----- Entries shown

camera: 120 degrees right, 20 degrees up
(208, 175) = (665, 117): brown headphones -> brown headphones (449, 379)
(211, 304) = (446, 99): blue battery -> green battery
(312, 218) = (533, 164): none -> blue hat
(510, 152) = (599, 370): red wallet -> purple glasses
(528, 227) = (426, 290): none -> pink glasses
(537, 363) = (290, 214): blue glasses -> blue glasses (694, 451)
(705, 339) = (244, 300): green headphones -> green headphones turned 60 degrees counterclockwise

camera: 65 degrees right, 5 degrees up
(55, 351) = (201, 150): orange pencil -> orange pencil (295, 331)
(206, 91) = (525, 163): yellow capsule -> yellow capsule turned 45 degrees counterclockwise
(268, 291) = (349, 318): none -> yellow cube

----------
----- Entries shown

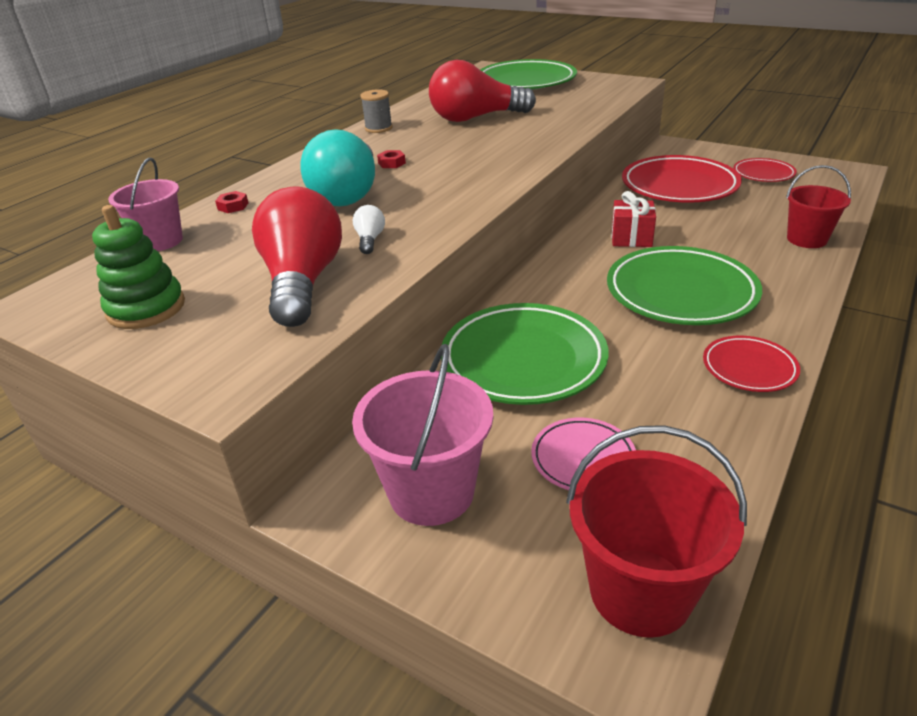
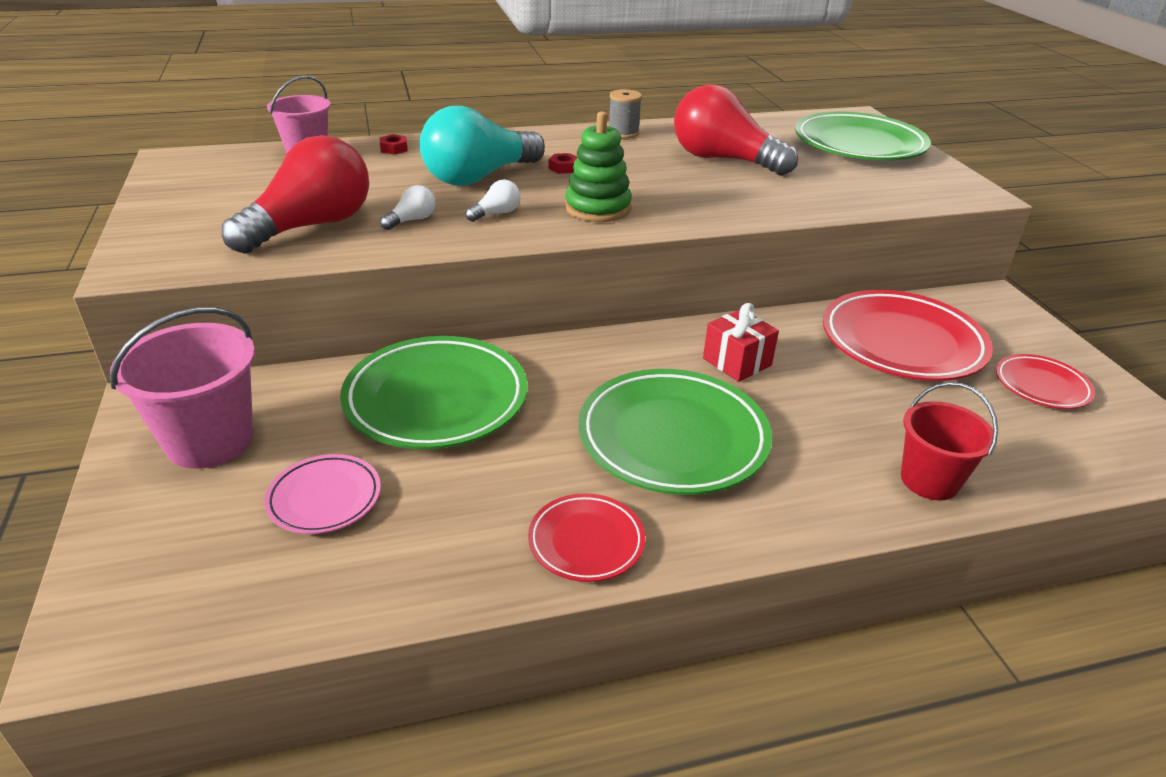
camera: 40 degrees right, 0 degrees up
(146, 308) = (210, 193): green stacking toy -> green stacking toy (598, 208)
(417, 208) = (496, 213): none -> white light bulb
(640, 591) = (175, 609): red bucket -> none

----------
----- Entries shown

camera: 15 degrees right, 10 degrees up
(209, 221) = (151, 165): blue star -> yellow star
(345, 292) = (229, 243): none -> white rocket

----------

§ Work required
When the line with "(55, 351) = (201, 150): orange" is reached in the data above, start copying there, and copy each line exactly until the line with "(268, 291) = (349, 318): none -> yellow cube" has been copied; copy nothing else.

§ Exercise result
(55, 351) = (201, 150): orange pencil -> orange pencil (295, 331)
(206, 91) = (525, 163): yellow capsule -> yellow capsule turned 45 degrees counterclockwise
(268, 291) = (349, 318): none -> yellow cube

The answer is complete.